• _Task directions_: Write out again the lines from the line with "none -> red 2x2 brick [271,111,371,223]" up to and including the line with "none -> cyan 1x4 brick [148,433,354,525]", exactly as they stand below, and skip any picture.

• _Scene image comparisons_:
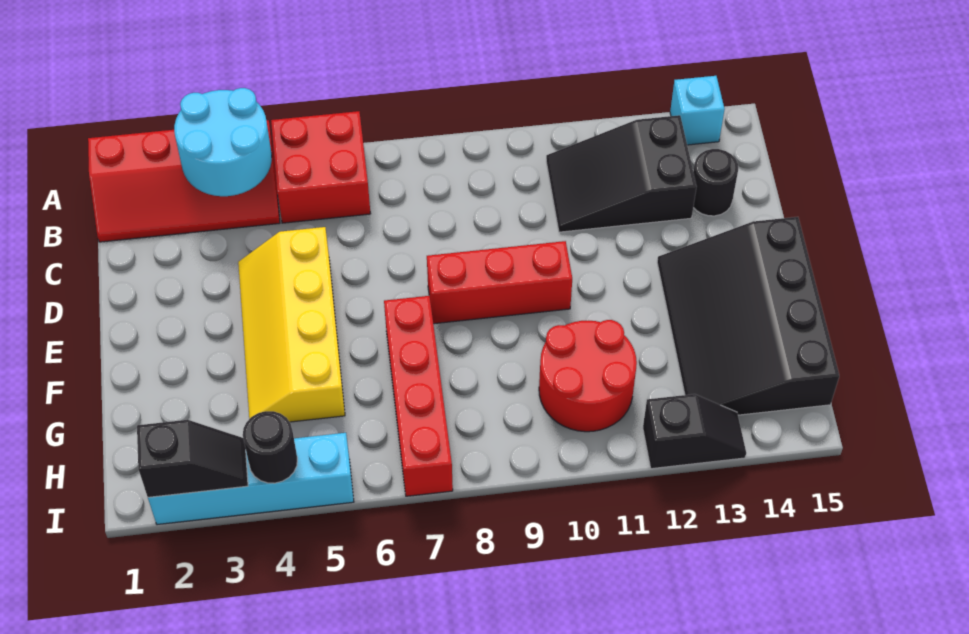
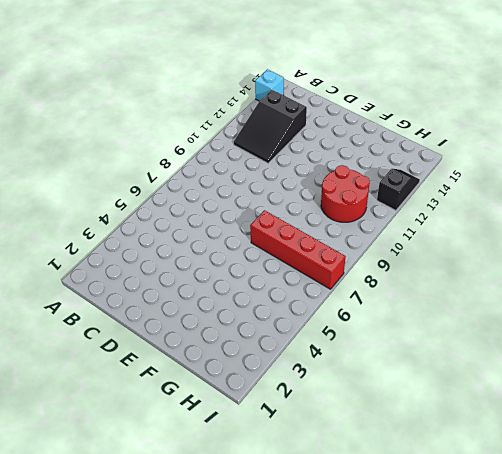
none -> red 2x4 slope [88,120,280,242]
none -> red 2x2 brick [271,111,371,223]
none -> black 1x1 round brick [693,149,738,216]

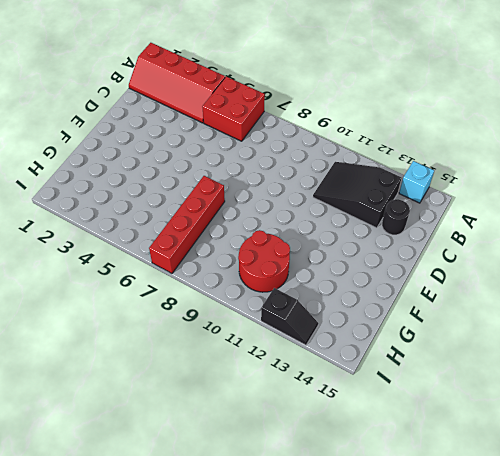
none -> yellow 2x4 slope [238,227,345,422]
none -> red 1x3 brick [427,241,572,324]
none -> black 3x4 slope [657,217,839,415]

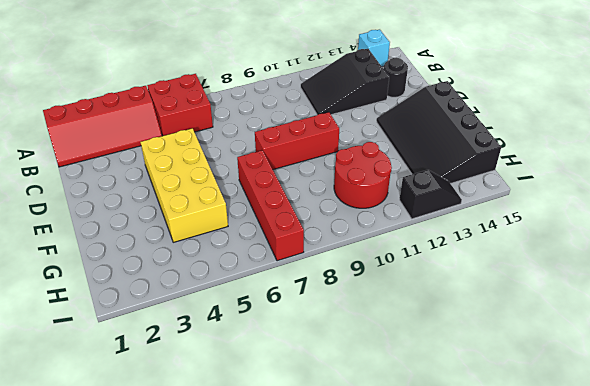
yellow 2x4 brick [141,128,228,242] -> yellow 2x4 slope [238,227,345,422]
none -> cyan 1x4 brick [148,433,354,525]
none -> cyan 2x2 round brick [174,88,272,196]
none -> black 1x2 slope [137,420,248,497]

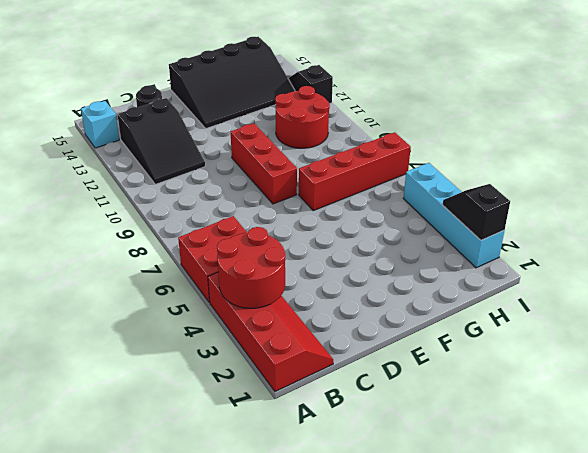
red 2x2 round brick [217,227,286,308] -> cyan 2x2 round brick [174,88,272,196]
none -> yellow 2x4 slope [238,227,345,422]
none -> black 1x1 round brick [243,411,297,483]

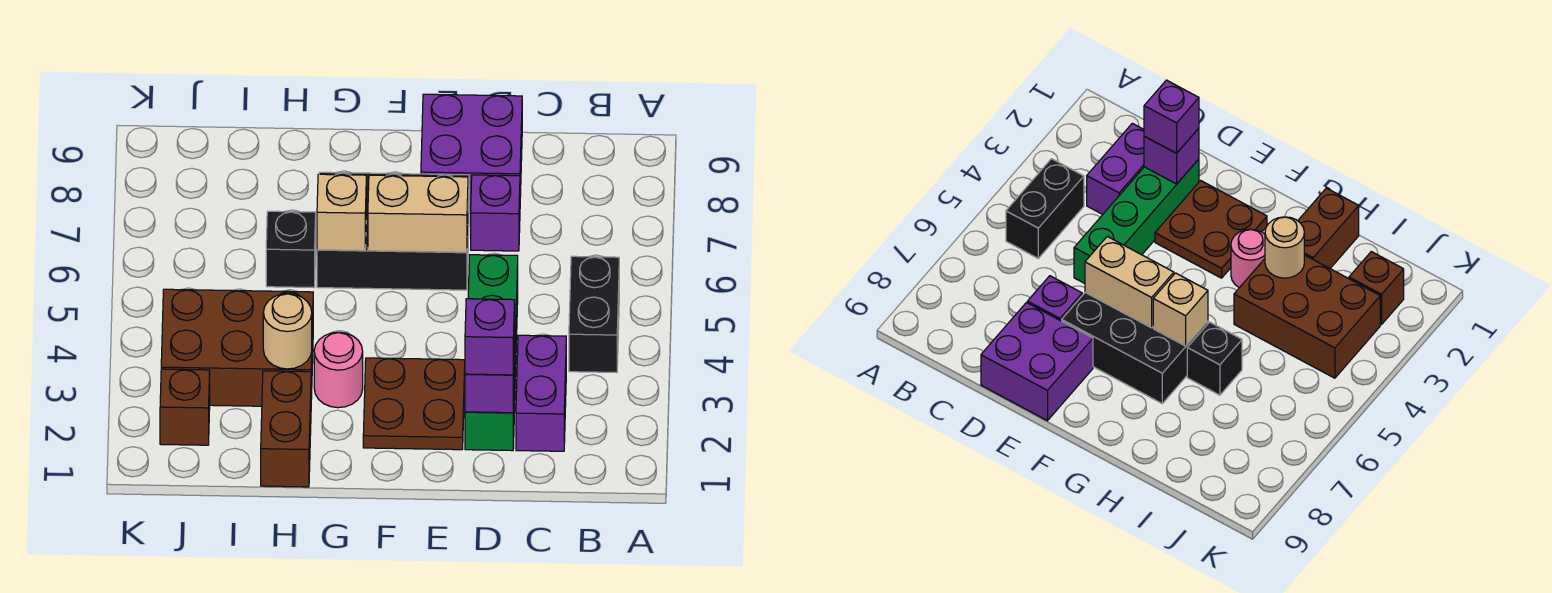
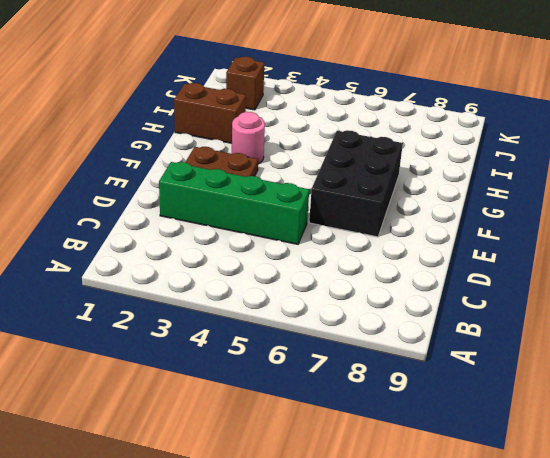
none -> black 1x2 brick [569,256,619,372]
none -> purple 1x2 brick [516,335,566,451]
none -> purple 1x1 brick [471,175,520,251]

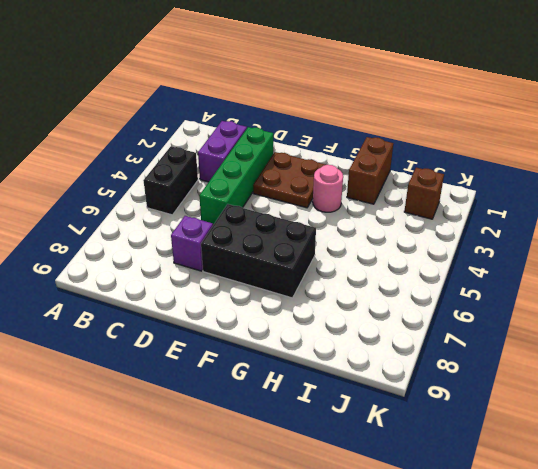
none -> purple 2x2 brick [421,94,522,210]
none -> brown 2x3 brick [161,289,313,406]
none -> black 1x1 brick [266,211,316,287]

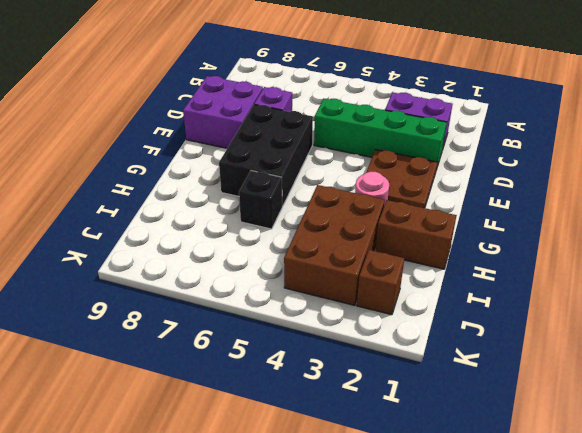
none -> black 1x2 brick [569,256,619,372]
none -> purple 1x1 brick [465,338,515,413]
none -> tan 1x2 brick [368,175,468,252]

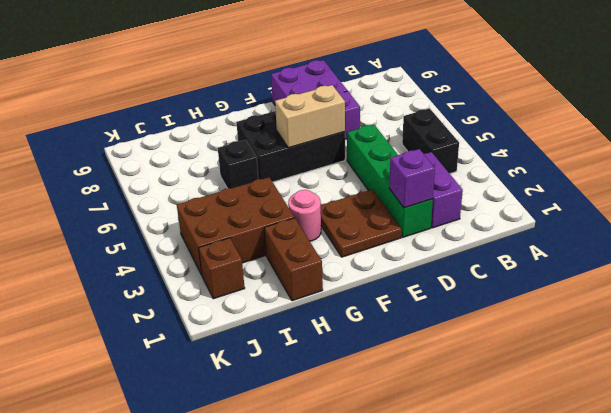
none -> tan 1x1 brick [317,174,366,251]
none -> tan 1x1 round brick [263,294,312,369]
none -> purple 1x1 brick [465,299,515,375]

• _Response to this exercise_:
none -> red 2x2 brick [271,111,371,223]
none -> black 1x1 round brick [693,149,738,216]

none -> yellow 2x4 slope [238,227,345,422]
none -> red 1x3 brick [427,241,572,324]
none -> black 3x4 slope [657,217,839,415]

yellow 2x4 brick [141,128,228,242] -> yellow 2x4 slope [238,227,345,422]
none -> cyan 1x4 brick [148,433,354,525]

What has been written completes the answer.